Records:
________________________________________

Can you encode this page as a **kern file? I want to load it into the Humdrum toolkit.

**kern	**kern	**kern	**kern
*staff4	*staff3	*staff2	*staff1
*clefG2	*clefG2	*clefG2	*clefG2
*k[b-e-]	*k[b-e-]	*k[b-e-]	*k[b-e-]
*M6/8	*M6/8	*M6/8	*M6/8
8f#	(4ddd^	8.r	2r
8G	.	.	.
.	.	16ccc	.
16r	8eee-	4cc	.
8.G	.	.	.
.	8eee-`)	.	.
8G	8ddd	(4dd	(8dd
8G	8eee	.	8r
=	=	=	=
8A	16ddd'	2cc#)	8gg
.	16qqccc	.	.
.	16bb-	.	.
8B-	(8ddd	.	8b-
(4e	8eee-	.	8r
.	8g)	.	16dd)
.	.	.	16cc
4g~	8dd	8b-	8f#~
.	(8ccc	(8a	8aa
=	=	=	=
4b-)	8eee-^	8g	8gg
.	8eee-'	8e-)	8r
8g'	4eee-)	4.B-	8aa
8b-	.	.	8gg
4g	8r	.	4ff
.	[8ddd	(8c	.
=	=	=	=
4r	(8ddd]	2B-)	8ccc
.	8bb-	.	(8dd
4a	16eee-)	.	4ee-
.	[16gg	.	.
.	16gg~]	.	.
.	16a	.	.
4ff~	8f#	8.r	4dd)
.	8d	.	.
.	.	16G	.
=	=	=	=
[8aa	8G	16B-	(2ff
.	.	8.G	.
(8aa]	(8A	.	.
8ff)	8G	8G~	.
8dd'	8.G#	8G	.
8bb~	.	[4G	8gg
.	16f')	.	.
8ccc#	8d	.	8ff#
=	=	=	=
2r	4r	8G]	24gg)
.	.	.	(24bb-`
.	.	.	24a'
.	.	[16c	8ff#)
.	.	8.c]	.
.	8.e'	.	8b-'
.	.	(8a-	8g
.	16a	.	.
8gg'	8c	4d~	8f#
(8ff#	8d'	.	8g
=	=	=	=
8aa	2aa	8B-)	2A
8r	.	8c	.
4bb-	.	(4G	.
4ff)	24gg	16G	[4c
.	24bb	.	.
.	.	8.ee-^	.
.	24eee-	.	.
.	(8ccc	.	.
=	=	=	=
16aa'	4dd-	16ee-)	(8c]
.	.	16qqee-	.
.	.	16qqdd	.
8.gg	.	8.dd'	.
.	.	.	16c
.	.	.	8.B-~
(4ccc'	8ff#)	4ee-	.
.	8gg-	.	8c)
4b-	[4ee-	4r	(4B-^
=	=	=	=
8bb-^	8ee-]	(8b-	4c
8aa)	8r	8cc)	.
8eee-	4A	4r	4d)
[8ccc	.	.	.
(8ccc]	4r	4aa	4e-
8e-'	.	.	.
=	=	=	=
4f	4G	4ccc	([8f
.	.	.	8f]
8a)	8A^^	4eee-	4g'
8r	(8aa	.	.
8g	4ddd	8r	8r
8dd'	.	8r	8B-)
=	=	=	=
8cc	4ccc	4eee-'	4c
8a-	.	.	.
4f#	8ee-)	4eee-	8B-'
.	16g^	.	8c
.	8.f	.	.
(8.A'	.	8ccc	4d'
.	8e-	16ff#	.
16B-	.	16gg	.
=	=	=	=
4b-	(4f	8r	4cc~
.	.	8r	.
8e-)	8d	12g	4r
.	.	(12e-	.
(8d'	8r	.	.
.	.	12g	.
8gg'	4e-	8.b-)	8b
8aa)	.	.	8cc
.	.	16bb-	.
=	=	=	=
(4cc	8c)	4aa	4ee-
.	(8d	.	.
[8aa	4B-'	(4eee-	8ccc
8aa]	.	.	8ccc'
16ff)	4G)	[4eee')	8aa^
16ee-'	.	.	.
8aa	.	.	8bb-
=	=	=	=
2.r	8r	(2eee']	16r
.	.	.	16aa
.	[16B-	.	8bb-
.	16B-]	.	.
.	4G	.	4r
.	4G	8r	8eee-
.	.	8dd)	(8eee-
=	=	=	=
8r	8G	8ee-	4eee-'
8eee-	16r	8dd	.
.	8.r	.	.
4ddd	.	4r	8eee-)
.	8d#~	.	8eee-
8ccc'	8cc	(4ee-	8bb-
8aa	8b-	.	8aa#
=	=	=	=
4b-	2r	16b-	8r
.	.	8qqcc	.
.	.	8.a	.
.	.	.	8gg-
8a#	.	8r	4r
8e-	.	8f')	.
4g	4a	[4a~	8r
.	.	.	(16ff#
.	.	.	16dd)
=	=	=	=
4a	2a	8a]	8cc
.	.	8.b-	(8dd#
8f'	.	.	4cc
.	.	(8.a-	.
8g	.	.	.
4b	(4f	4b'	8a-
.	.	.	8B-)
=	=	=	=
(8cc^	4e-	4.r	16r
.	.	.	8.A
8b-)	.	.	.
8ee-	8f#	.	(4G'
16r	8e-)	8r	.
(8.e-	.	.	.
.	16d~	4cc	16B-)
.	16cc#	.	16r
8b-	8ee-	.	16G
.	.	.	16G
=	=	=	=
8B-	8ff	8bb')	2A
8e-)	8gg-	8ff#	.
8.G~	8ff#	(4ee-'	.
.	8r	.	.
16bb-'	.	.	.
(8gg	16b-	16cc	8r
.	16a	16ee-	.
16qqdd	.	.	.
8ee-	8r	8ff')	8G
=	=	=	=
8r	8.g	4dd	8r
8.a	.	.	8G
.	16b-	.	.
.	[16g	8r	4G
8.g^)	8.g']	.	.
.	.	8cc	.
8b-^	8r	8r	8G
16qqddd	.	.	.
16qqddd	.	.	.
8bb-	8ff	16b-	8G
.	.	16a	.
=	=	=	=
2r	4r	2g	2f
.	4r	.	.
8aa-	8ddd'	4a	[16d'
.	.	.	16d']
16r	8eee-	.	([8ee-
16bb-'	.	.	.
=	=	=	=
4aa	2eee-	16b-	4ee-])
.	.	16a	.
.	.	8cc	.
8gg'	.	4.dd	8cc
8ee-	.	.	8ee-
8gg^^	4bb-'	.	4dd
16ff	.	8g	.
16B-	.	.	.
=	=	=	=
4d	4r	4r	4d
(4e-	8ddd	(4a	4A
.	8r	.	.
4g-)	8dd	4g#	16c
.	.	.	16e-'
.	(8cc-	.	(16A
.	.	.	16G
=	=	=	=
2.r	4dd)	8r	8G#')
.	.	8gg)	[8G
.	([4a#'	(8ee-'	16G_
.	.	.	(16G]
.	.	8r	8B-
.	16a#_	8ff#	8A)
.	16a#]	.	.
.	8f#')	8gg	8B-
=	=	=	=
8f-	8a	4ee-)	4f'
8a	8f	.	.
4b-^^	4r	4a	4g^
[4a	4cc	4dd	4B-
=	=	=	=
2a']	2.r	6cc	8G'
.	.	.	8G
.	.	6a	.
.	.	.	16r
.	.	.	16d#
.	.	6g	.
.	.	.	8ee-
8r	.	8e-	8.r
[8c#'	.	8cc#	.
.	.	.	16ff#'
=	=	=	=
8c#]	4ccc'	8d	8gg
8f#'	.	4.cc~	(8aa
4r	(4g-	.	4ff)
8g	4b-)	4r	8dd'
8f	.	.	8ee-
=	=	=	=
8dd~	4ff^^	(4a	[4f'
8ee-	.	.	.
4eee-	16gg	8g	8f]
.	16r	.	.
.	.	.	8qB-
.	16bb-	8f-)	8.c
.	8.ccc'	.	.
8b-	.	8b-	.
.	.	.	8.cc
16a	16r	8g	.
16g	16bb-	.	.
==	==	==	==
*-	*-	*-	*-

________________________________________

YOUR INSTRUCTIONS:
Collect every line from the records above that contains the string "kern", and copy each one in full.

WRITTEN ANSWER:
Can you encode this page as a **kern file? I want to load it into the Humdrum toolkit.
**kern	**kern	**kern	**kern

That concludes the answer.